DATASET EXTRACT below:

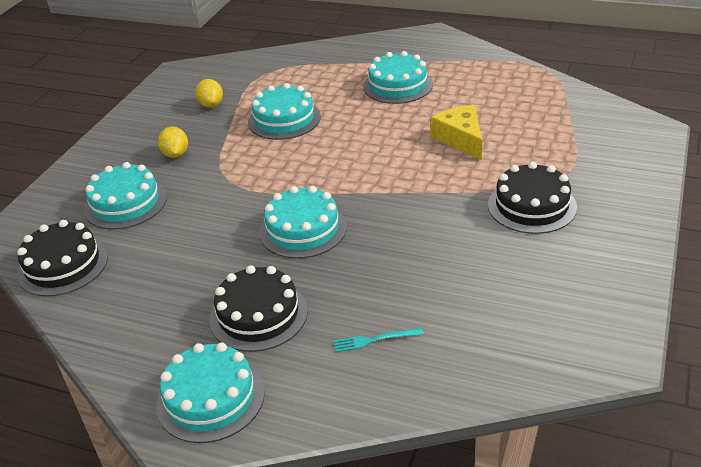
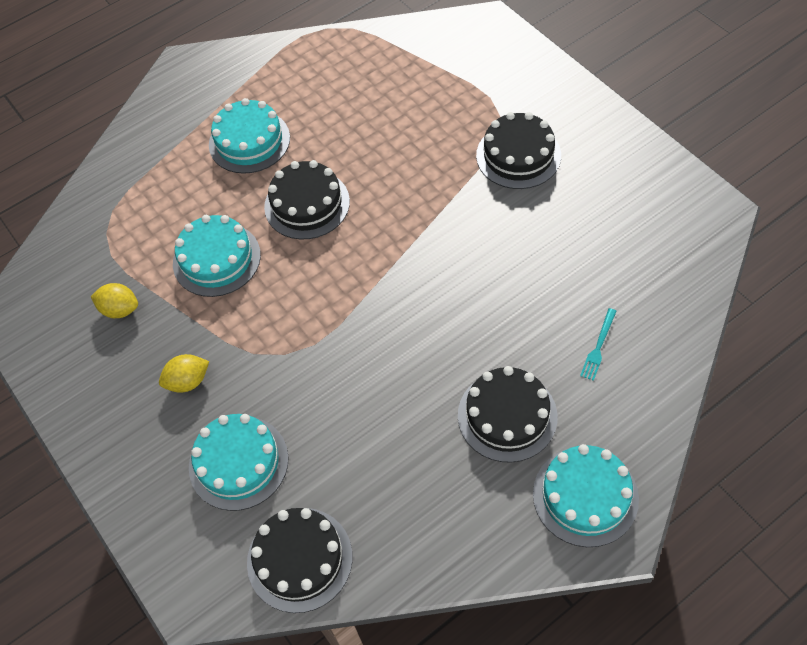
camera: 55 degrees left, 20 degrees up
(176, 154) = (188, 381): yellow lemon -> yellow lemon turned 45 degrees counterclockwise
(303, 229) = (415, 328): turquoise cake -> none
(368, 132) = (307, 204): none -> black cake
(461, 139) = (384, 146): yellow cheese -> none

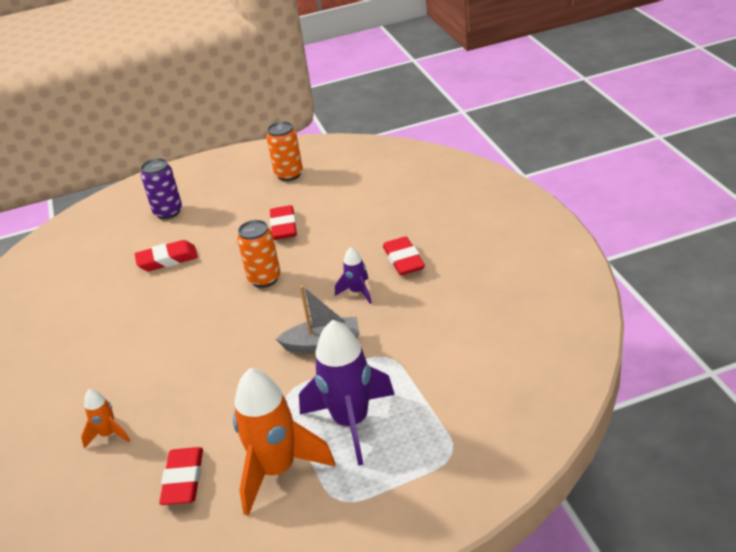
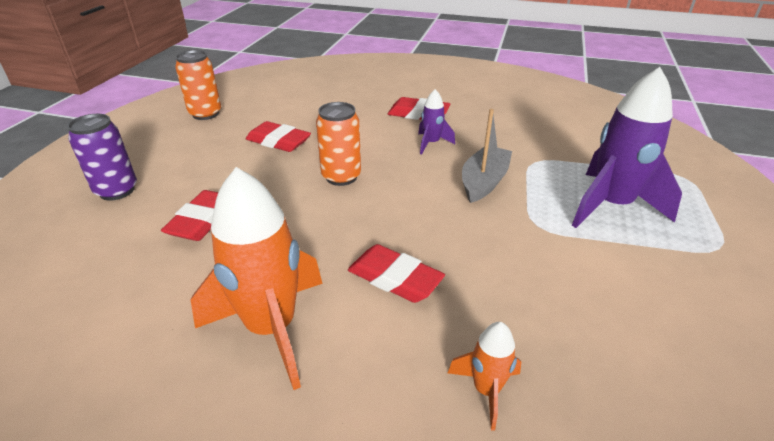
camera: 60 degrees left, 0 degrees up
(183, 480) = (629, 346): red eraser -> red eraser (394, 279)
(277, 470) = (654, 270): orange rocket -> orange rocket (272, 328)

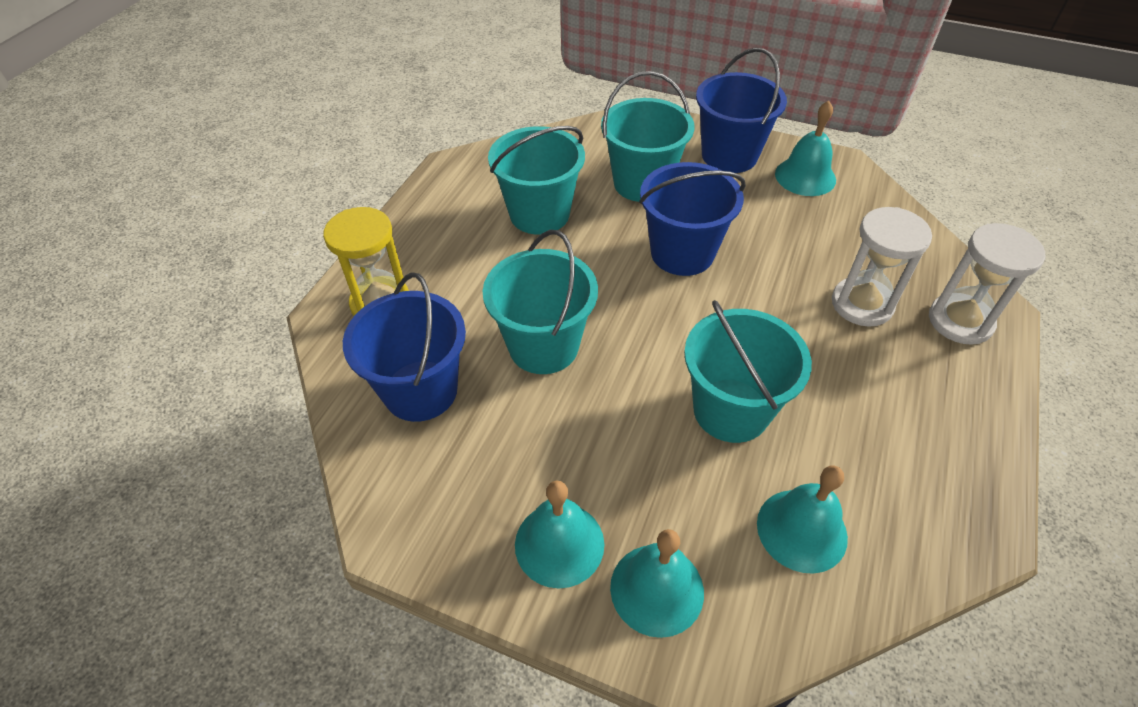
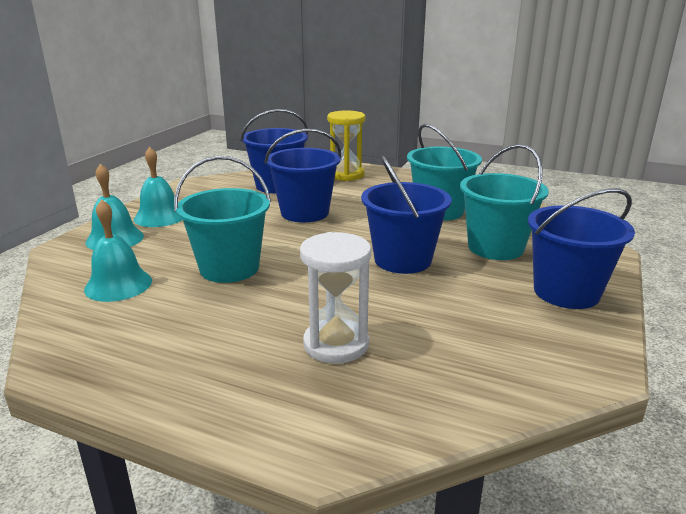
camera: 90 degrees right, 25 degrees down
(543, 346) = (304, 213): turquoise bucket -> blue bucket
(805, 176) = (551, 336): turquoise bell -> none
(960, 321) = (303, 411): white hourglass -> none

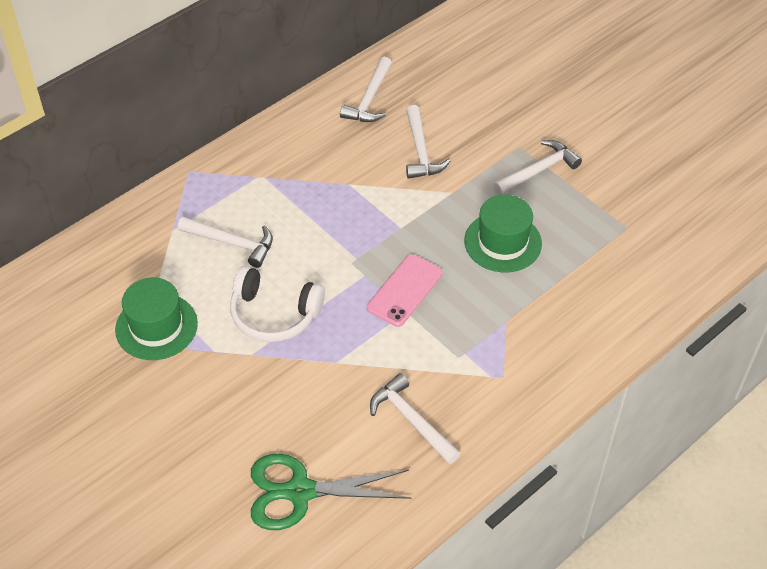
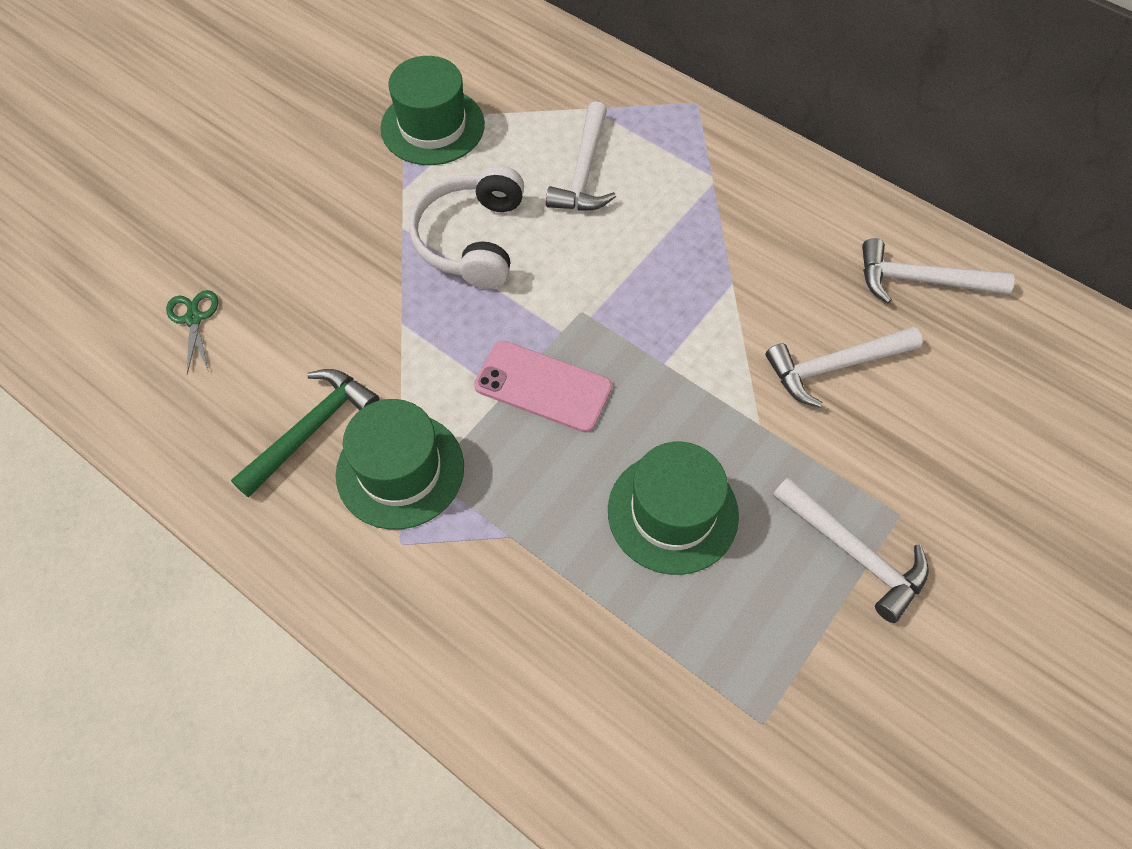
camera: 80 degrees right, 10 degrees up
(300, 492) = (194, 319): green scissors -> green scissors, size x0.47
(412, 420) = (311, 429): white hammer -> green hammer
(451, 372) = (400, 470): none -> green hat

End of DATASET EXTRACT.

TASK GOAL:
Could you reproduce exactly, and only, the lines from the start of the records through the line containing "camera: 90 degrees right, 25 degrees down", leaving out the pictures?

RESULT FOR THIS TASK:
camera: 55 degrees left, 20 degrees up
(176, 154) = (188, 381): yellow lemon -> yellow lemon turned 45 degrees counterclockwise
(303, 229) = (415, 328): turquoise cake -> none
(368, 132) = (307, 204): none -> black cake
(461, 139) = (384, 146): yellow cheese -> none

camera: 60 degrees left, 0 degrees up
(183, 480) = (629, 346): red eraser -> red eraser (394, 279)
(277, 470) = (654, 270): orange rocket -> orange rocket (272, 328)

camera: 90 degrees right, 25 degrees down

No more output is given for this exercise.